DATA FOR THIS EXERCISE:
************

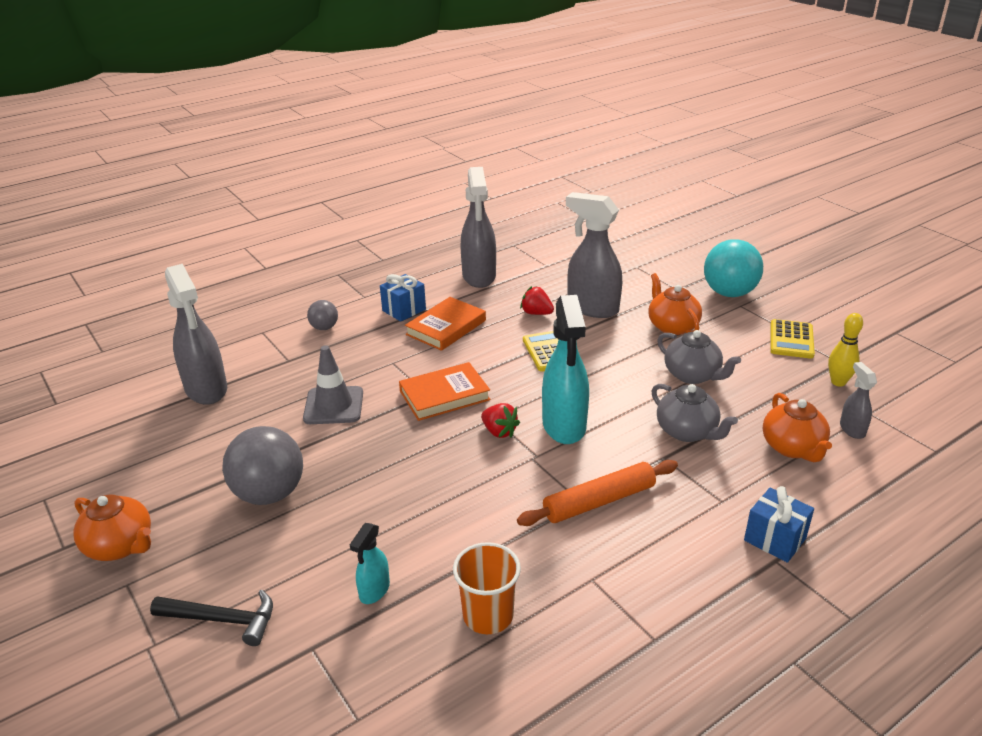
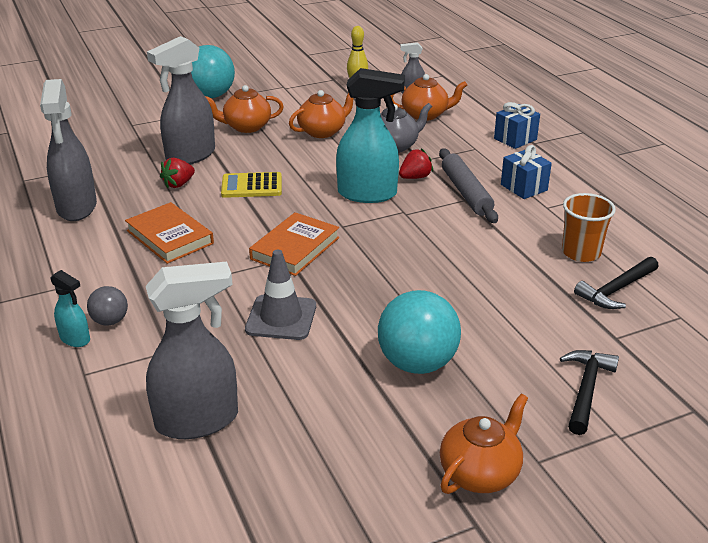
camera: 80 degrees left, 0 degrees up
grey ball [222,426,303,505] -> turquoise ball [378,290,461,374]
turquoise spray bottle [350,523,390,604] -> turquoise spray bottle moved to [50,270,90,347]
blue gift [380,274,426,322] -> blue gift moved to [501,145,552,199]
orange book [399,362,491,421] -> orange book turned 45 degrees clockwise [249,212,339,276]
grey spray bottle [461,167,496,288] -> grey spray bottle turned 75 degrees clockwise [40,79,97,221]
red strawberry [481,403,520,438] -> red strawberry moved to [399,148,433,179]
orange rolling pin [517,460,678,526] -> grey rolling pin [439,148,498,223]
grey teapot [657,330,741,384] -> orange teapot [289,90,353,138]
yellow calculator [771,319,815,359] -> none
none -> black hammer [574,257,659,309]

************

With the pictures left aside, set down each entry above exactly as it stands.

camera: 80 degrees left, 0 degrees up
grey ball [222,426,303,505] -> turquoise ball [378,290,461,374]
turquoise spray bottle [350,523,390,604] -> turquoise spray bottle moved to [50,270,90,347]
blue gift [380,274,426,322] -> blue gift moved to [501,145,552,199]
orange book [399,362,491,421] -> orange book turned 45 degrees clockwise [249,212,339,276]
grey spray bottle [461,167,496,288] -> grey spray bottle turned 75 degrees clockwise [40,79,97,221]
red strawberry [481,403,520,438] -> red strawberry moved to [399,148,433,179]
orange rolling pin [517,460,678,526] -> grey rolling pin [439,148,498,223]
grey teapot [657,330,741,384] -> orange teapot [289,90,353,138]
yellow calculator [771,319,815,359] -> none
none -> black hammer [574,257,659,309]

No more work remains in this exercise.